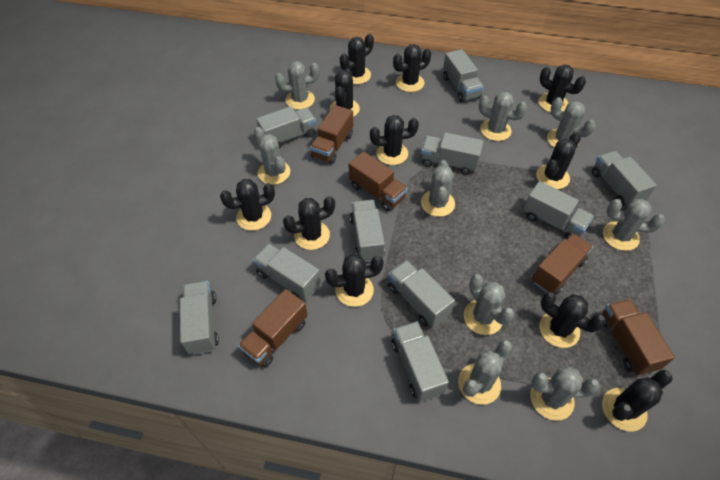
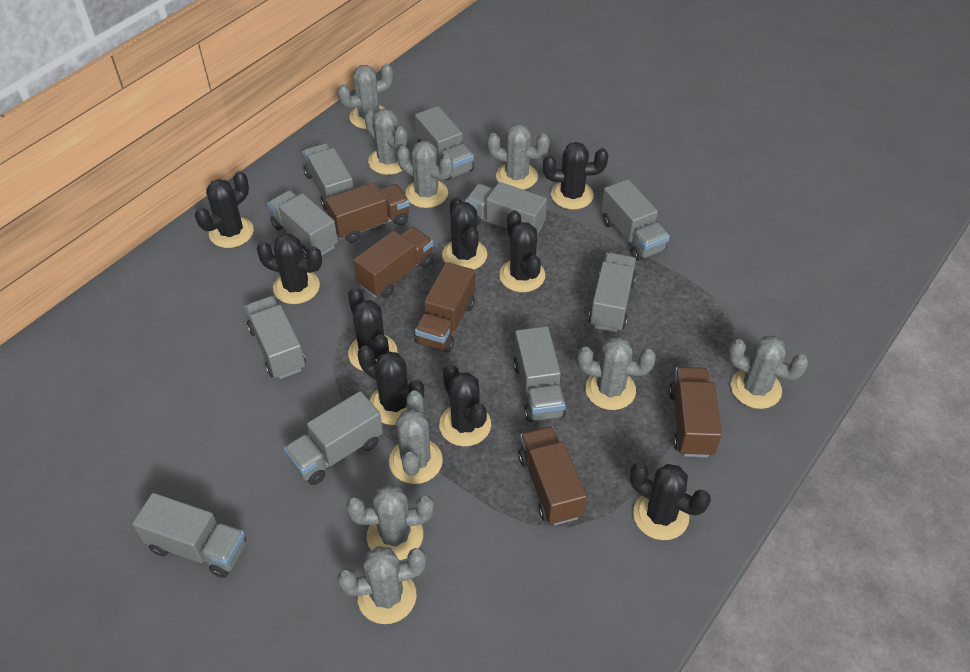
black cactus: 11 -> 9

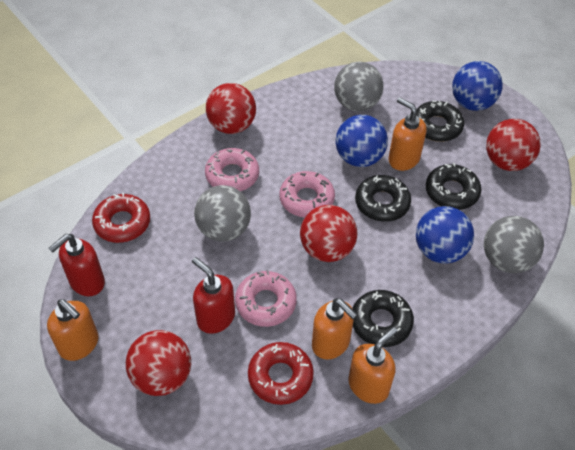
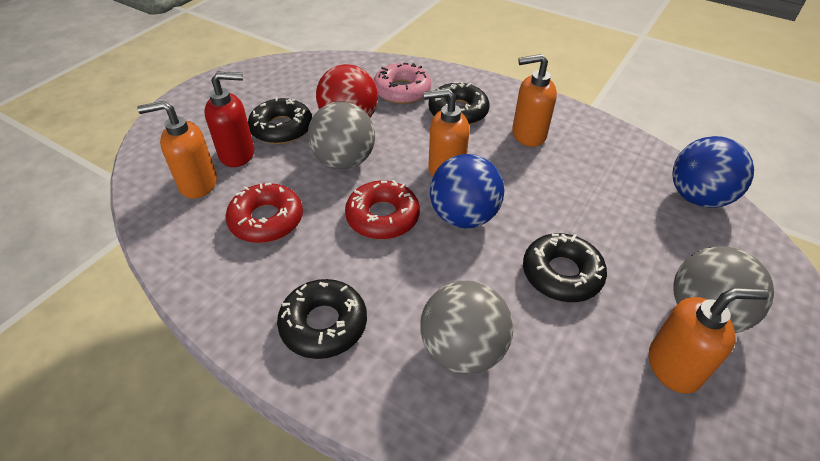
blue ball: 3 -> 2
pink donut: 3 -> 1
red ball: 4 -> 1
red soap dispenser: 2 -> 1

● **WHAT IS NEEDED**: All of the material above should be output exactly, with the pictures left behind.

● **ANSWER FOR THIS EXERCISE**:
black cactus: 11 -> 9

blue ball: 3 -> 2
pink donut: 3 -> 1
red ball: 4 -> 1
red soap dispenser: 2 -> 1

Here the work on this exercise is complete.